Prompt:
Return the records below from the line containing "mancuerna/turquesa 416 207" onward, exactly, through and including the last line.

(Object state comparisons)
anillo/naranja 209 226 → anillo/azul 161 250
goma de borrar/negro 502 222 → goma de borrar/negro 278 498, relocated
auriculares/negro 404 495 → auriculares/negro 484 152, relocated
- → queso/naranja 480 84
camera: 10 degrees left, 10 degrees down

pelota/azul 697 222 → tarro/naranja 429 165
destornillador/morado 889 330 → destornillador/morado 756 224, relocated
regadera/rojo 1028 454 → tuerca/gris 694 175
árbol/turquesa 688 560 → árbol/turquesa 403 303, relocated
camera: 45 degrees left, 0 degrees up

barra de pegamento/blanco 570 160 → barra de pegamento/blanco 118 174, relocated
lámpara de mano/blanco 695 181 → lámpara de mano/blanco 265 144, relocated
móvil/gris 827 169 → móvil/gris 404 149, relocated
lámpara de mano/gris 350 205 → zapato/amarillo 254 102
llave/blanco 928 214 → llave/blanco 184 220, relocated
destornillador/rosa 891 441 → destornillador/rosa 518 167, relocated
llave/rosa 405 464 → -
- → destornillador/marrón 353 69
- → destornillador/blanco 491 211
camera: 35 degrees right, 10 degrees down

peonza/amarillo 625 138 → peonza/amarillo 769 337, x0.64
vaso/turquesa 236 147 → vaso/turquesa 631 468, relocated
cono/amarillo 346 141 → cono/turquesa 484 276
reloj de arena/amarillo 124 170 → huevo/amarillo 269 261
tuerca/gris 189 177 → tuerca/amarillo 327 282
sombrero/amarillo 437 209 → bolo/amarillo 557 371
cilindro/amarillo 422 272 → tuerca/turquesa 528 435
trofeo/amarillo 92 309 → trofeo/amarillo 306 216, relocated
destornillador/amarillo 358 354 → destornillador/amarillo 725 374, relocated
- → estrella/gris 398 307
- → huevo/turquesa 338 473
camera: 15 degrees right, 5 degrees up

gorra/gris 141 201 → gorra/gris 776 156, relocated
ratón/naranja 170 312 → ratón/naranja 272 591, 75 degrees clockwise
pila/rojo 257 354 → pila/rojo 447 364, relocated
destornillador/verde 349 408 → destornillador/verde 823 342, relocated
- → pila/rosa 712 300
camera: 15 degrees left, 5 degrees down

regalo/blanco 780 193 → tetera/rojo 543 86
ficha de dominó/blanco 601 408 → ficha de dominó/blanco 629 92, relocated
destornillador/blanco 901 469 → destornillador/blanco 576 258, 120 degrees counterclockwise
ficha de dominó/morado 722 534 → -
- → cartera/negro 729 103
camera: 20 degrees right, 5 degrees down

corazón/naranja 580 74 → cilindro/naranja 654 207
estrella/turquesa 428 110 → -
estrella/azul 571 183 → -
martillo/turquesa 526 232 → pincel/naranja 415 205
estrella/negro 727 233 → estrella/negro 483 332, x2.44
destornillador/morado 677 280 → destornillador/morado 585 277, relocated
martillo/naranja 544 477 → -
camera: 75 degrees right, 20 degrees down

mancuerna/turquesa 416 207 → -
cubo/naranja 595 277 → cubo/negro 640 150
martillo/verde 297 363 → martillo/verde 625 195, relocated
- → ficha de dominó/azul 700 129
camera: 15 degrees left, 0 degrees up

Response to this exercise:
mancuerna/turquesa 416 207 → -
cubo/naranja 595 277 → cubo/negro 640 150
martillo/verde 297 363 → martillo/verde 625 195, relocated
- → ficha de dominó/azul 700 129
camera: 15 degrees left, 0 degrees up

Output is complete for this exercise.